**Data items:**
========================
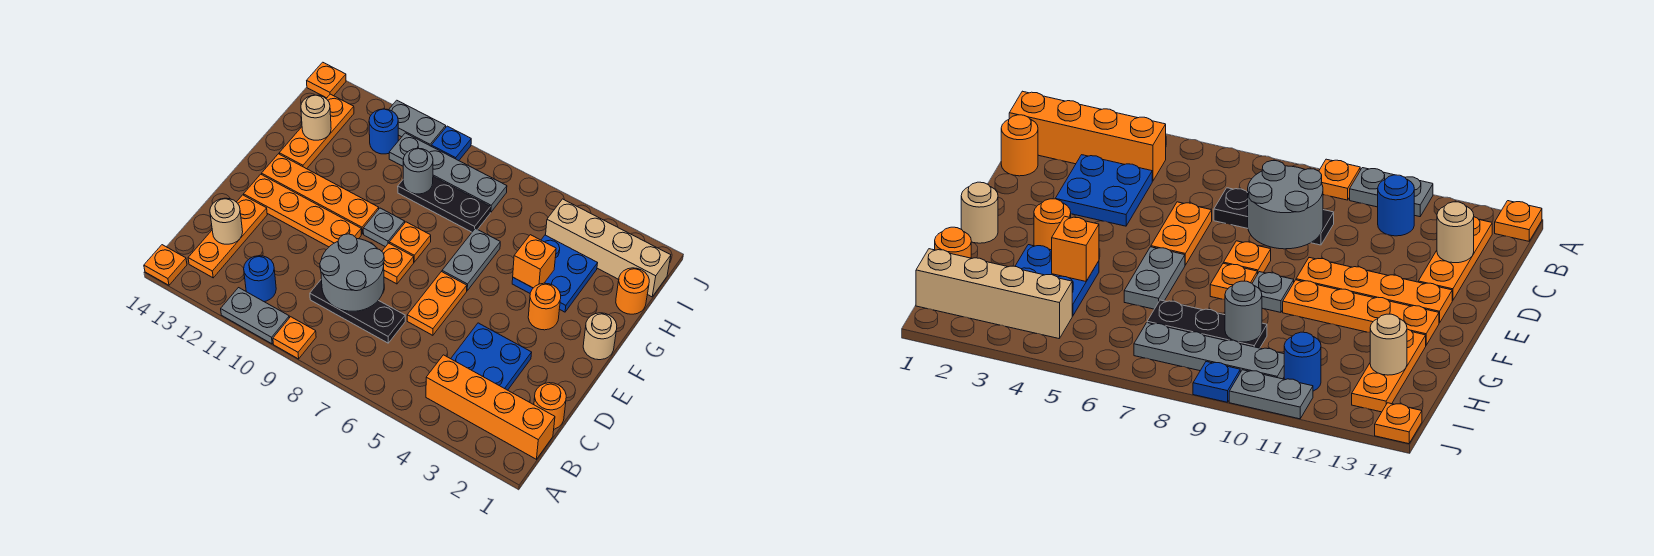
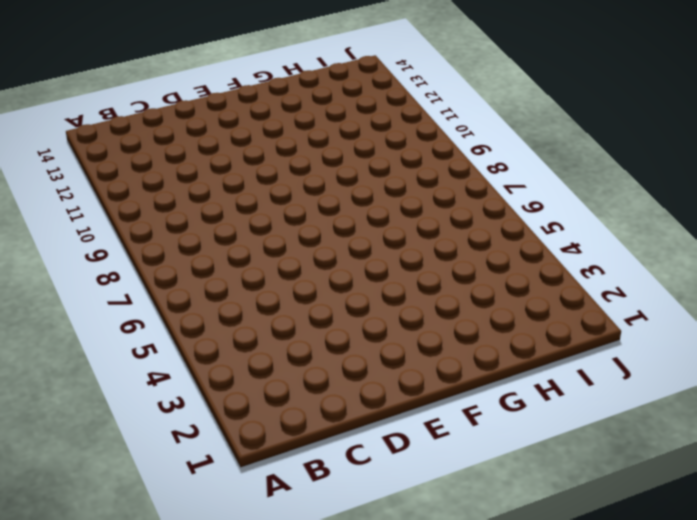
none -> orange 1x1 plate [273,317,316,359]
none -> grey 1x2 plate [221,288,289,344]
none -> orange 1x1 plate [144,245,187,285]
none -> orange 1x4 brick [426,355,555,459]

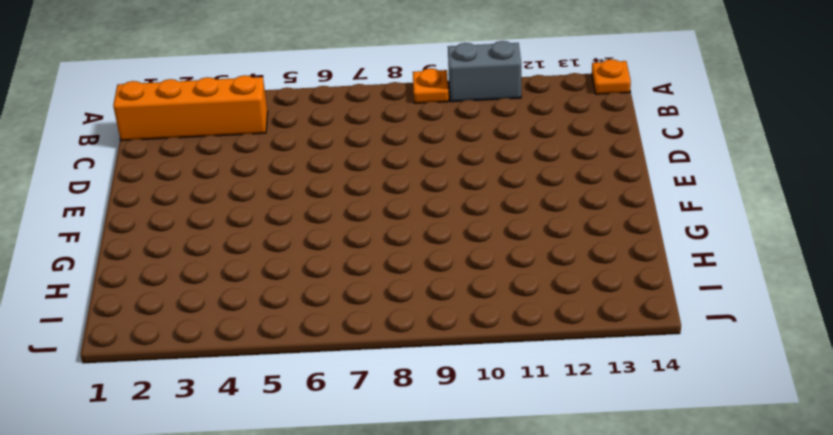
grey 1x2 brick [448,41,521,102] -> grey 1x2 plate [221,288,289,344]
none -> blue 1x1 round brick [244,256,276,302]
none -> orange 1x3 plate [188,195,267,278]
none -> orange 1x1 round brick [534,383,566,429]
none -> blue 2x2 plate [451,323,532,390]

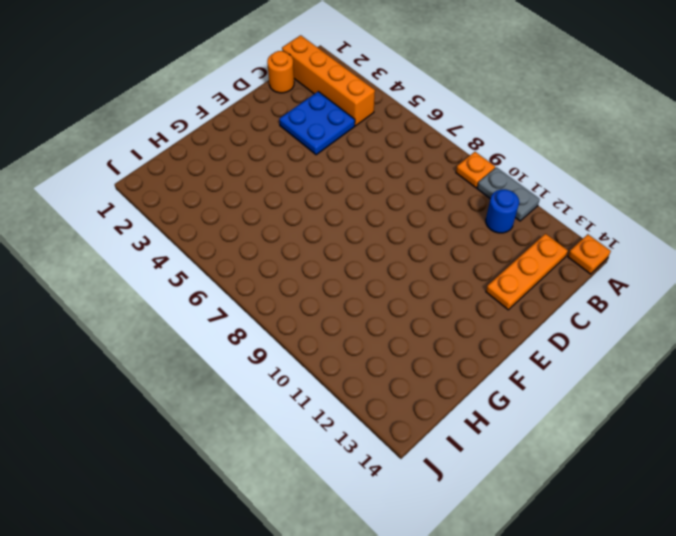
none -> black 1x3 plate [310,279,405,343]
none -> orange 1x2 plate [407,272,467,335]
none -> orange 1x1 plate [382,243,414,284]
none -> orange 1x4 plate [244,174,361,247]

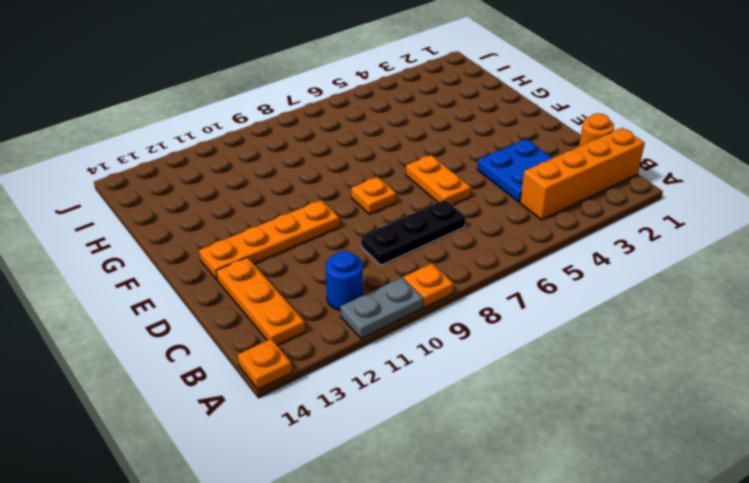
none -> tan 1x1 round brick [583,313,617,360]
none -> orange 1x1 round brick [528,283,561,330]
none -> grey 1x2 plate [442,228,500,291]
none -> orange 1x1 plate [389,222,431,262]

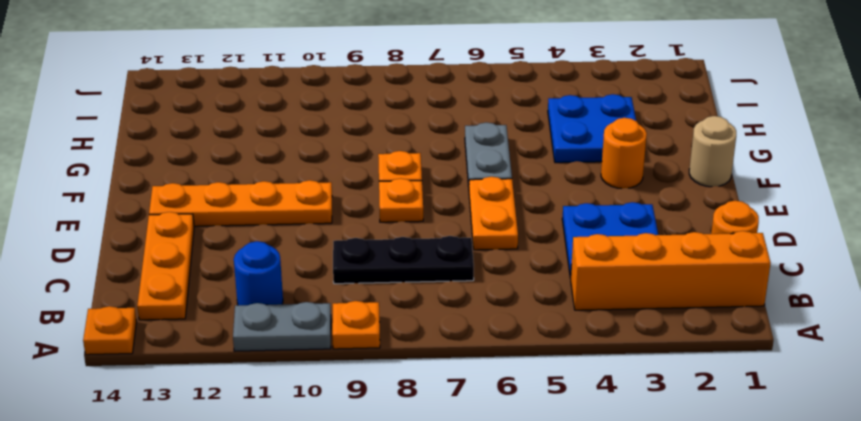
none -> grey 1x1 plate [363,208,405,247]
none -> orange 1x4 plate [262,154,379,234]
none -> orange 1x3 plate [279,94,354,169]
none -> orange 1x1 round brick [616,268,649,314]

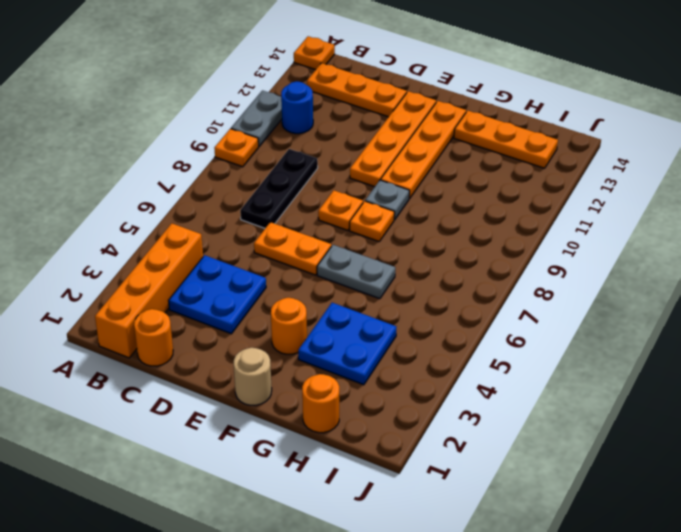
none -> black 1x3 plate [398,177,490,232]
none -> tan 1x4 brick [546,199,671,297]
none -> grey 1x4 plate [389,133,507,212]
none -> blue 1x1 round brick [369,109,398,154]

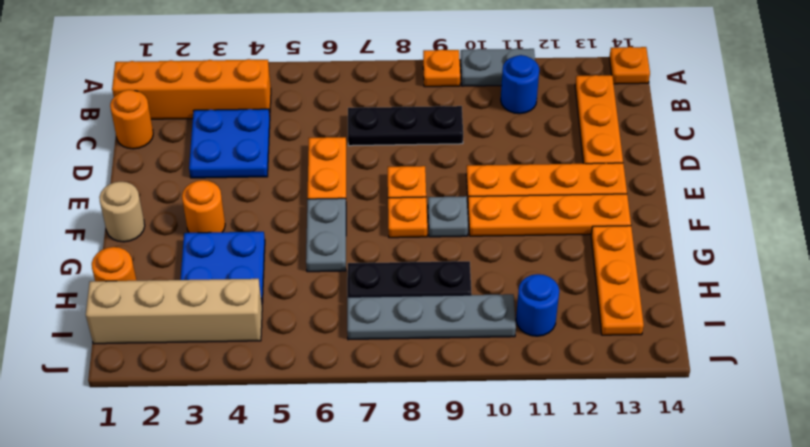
none -> blue 1x1 plate [431,126,471,161]
none -> grey 1x2 plate [389,100,446,146]
none -> orange 1x1 plate [307,62,346,98]
none -> grey 2x2 round brick [320,234,384,311]

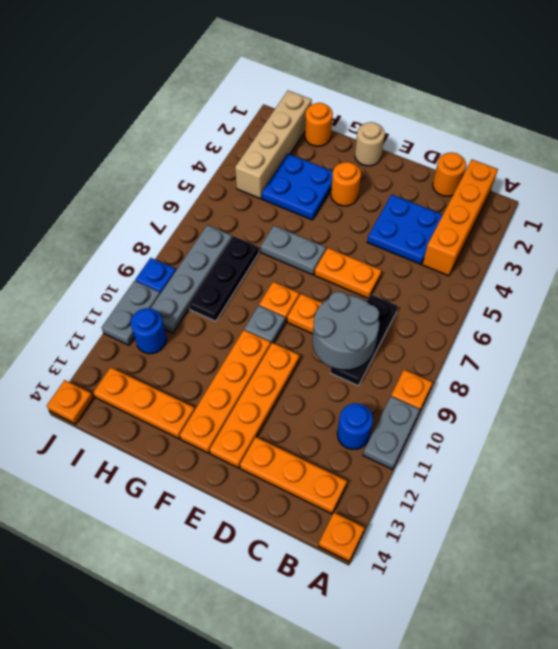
none -> tan 1x1 round brick [210,198,243,244]
none -> orange 1x1 brick [513,235,556,288]
none -> grey 1x1 round brick [403,148,433,194]
none -> tan 1x1 round brick [301,95,331,140]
========================
**TO DO:**
From the data above, return only the lines starting at the line that holds "none -> orange 1x4 plate [244,174,361,247]" and ending at the line that holds "none -> orange 1x1 brick [513,235,556,288]", word for word and without pictures.

**OUTPUT OF THE EXERCISE:**
none -> orange 1x4 plate [244,174,361,247]

none -> tan 1x1 round brick [583,313,617,360]
none -> orange 1x1 round brick [528,283,561,330]
none -> grey 1x2 plate [442,228,500,291]
none -> orange 1x1 plate [389,222,431,262]

none -> grey 1x1 plate [363,208,405,247]
none -> orange 1x4 plate [262,154,379,234]
none -> orange 1x3 plate [279,94,354,169]
none -> orange 1x1 round brick [616,268,649,314]

none -> black 1x3 plate [398,177,490,232]
none -> tan 1x4 brick [546,199,671,297]
none -> grey 1x4 plate [389,133,507,212]
none -> blue 1x1 round brick [369,109,398,154]

none -> blue 1x1 plate [431,126,471,161]
none -> grey 1x2 plate [389,100,446,146]
none -> orange 1x1 plate [307,62,346,98]
none -> grey 2x2 round brick [320,234,384,311]

none -> tan 1x1 round brick [210,198,243,244]
none -> orange 1x1 brick [513,235,556,288]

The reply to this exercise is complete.